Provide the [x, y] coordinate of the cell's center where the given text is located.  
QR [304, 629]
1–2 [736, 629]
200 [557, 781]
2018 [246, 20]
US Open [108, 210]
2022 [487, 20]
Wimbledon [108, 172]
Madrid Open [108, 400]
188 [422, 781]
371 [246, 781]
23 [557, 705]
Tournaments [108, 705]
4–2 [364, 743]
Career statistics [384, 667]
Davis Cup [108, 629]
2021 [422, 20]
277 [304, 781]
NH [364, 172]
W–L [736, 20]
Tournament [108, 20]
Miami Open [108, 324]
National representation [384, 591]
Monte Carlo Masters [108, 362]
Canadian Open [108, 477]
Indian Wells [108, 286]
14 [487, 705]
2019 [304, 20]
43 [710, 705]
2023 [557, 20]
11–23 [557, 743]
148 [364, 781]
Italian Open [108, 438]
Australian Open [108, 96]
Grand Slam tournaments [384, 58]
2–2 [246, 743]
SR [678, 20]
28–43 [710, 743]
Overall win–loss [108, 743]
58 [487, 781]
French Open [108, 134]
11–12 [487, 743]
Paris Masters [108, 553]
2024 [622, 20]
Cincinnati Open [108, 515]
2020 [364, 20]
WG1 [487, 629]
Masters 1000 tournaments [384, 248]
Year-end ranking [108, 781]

....

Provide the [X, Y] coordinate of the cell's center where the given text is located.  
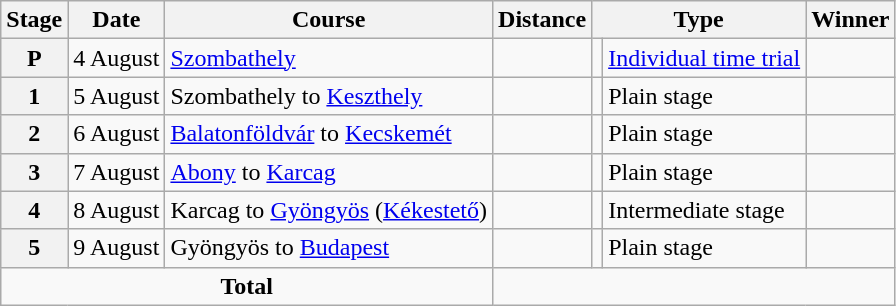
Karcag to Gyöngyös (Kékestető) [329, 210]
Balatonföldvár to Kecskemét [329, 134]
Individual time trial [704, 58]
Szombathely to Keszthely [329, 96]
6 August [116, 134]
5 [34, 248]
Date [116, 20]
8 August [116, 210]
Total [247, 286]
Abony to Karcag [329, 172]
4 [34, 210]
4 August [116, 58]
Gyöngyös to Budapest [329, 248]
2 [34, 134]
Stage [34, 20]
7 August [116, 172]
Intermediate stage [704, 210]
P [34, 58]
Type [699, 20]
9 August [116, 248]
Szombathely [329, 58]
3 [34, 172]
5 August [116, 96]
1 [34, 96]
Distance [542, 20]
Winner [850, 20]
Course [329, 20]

....

▶ **WHAT THE TASK ASKS**: Reproduce the entries starting at the line that contains "Karcag to Gyöngyös (Kékestető) [329, 210]" and ending at the line that contains "Course [329, 20]", switching "August" to "September" and leaving everything else unchanged.

▶ **FULL ANSWER**:
Karcag to Gyöngyös (Kékestető) [329, 210]
Balatonföldvár to Kecskemét [329, 134]
Individual time trial [704, 58]
Szombathely to Keszthely [329, 96]
6 September [116, 134]
5 [34, 248]
Date [116, 20]
8 September [116, 210]
Total [247, 286]
Abony to Karcag [329, 172]
4 [34, 210]
4 September [116, 58]
Gyöngyös to Budapest [329, 248]
2 [34, 134]
Stage [34, 20]
7 September [116, 172]
Intermediate stage [704, 210]
P [34, 58]
Type [699, 20]
9 September [116, 248]
Szombathely [329, 58]
3 [34, 172]
5 September [116, 96]
1 [34, 96]
Distance [542, 20]
Winner [850, 20]
Course [329, 20]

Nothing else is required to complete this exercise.